Of the records that follow, copy only the lines from the line containing "C3: 100nF (-15V, GND) -> 470nF (-15V, GND)" to the line containing "Q3: NPN (B DRV, C", both included, exactly as written.

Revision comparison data
++++++++++
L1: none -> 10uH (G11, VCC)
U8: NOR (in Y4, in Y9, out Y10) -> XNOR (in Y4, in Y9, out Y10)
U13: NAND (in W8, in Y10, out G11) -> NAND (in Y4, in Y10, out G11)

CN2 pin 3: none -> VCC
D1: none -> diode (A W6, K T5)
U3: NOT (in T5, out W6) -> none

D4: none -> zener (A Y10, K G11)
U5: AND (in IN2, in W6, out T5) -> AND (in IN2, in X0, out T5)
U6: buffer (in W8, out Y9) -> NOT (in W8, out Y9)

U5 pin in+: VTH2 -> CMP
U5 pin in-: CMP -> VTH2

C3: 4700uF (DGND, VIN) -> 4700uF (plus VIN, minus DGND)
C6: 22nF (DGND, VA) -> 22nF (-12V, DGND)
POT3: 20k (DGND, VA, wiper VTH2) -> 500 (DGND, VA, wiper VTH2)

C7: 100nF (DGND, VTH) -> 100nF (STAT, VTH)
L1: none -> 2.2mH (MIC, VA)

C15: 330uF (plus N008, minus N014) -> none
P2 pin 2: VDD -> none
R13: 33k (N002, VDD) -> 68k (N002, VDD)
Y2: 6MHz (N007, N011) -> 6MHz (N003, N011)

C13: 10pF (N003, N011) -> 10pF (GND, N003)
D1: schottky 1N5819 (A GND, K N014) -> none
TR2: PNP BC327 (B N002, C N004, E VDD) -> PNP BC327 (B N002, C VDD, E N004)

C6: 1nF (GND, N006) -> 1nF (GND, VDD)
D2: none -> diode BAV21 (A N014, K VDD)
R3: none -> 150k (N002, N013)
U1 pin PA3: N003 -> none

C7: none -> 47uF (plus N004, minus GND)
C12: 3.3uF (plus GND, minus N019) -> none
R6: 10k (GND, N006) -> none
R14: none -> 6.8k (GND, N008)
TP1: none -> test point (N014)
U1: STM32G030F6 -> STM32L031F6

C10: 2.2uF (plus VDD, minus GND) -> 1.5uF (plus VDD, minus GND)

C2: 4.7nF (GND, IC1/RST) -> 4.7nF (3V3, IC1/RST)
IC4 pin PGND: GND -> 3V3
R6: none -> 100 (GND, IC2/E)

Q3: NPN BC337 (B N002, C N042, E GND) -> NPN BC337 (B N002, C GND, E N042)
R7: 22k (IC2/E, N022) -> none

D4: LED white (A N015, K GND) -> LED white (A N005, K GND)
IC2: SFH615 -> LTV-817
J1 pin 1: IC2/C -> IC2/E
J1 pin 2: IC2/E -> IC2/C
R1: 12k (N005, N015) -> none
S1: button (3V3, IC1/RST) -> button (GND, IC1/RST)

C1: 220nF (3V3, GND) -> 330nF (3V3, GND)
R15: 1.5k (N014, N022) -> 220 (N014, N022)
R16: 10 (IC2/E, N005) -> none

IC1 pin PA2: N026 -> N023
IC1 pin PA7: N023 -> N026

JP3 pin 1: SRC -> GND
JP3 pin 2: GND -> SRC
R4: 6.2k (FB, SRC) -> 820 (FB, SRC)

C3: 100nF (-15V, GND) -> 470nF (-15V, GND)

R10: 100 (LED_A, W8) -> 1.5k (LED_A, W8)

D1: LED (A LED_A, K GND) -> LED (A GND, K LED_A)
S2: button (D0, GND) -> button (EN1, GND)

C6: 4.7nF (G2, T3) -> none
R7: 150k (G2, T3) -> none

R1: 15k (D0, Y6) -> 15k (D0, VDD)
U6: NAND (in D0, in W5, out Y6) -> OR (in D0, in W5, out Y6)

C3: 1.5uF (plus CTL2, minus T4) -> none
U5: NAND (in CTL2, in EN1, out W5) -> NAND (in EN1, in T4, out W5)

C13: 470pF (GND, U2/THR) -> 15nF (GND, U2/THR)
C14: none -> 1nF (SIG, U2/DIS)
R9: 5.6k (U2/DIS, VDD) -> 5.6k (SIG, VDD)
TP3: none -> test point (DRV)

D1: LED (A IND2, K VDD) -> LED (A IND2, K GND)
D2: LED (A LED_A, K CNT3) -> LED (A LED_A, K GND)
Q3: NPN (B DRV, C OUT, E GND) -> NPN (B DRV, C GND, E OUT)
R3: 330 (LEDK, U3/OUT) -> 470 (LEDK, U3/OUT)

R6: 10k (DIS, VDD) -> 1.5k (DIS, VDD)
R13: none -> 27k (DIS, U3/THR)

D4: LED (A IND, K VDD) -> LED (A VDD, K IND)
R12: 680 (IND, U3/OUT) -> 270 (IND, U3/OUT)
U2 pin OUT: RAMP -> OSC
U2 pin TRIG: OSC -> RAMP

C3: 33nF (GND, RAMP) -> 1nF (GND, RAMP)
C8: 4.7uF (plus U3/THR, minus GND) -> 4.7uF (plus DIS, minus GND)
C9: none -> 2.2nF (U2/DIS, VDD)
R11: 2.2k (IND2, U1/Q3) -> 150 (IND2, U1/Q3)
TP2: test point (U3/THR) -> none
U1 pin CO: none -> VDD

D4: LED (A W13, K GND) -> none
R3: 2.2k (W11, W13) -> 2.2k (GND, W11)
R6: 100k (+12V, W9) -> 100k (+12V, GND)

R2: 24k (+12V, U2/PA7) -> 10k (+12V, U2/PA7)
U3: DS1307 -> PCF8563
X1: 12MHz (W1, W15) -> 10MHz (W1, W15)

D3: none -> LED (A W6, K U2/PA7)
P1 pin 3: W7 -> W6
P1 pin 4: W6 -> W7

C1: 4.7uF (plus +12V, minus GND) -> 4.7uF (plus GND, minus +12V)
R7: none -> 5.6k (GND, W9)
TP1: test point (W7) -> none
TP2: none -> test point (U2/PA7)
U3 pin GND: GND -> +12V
++++++++++
- [TASK ANSWER]
C3: 100nF (-15V, GND) -> 470nF (-15V, GND)

R10: 100 (LED_A, W8) -> 1.5k (LED_A, W8)

D1: LED (A LED_A, K GND) -> LED (A GND, K LED_A)
S2: button (D0, GND) -> button (EN1, GND)

C6: 4.7nF (G2, T3) -> none
R7: 150k (G2, T3) -> none

R1: 15k (D0, Y6) -> 15k (D0, VDD)
U6: NAND (in D0, in W5, out Y6) -> OR (in D0, in W5, out Y6)

C3: 1.5uF (plus CTL2, minus T4) -> none
U5: NAND (in CTL2, in EN1, out W5) -> NAND (in EN1, in T4, out W5)

C13: 470pF (GND, U2/THR) -> 15nF (GND, U2/THR)
C14: none -> 1nF (SIG, U2/DIS)
R9: 5.6k (U2/DIS, VDD) -> 5.6k (SIG, VDD)
TP3: none -> test point (DRV)

D1: LED (A IND2, K VDD) -> LED (A IND2, K GND)
D2: LED (A LED_A, K CNT3) -> LED (A LED_A, K GND)
Q3: NPN (B DRV, C OUT, E GND) -> NPN (B DRV, C GND, E OUT)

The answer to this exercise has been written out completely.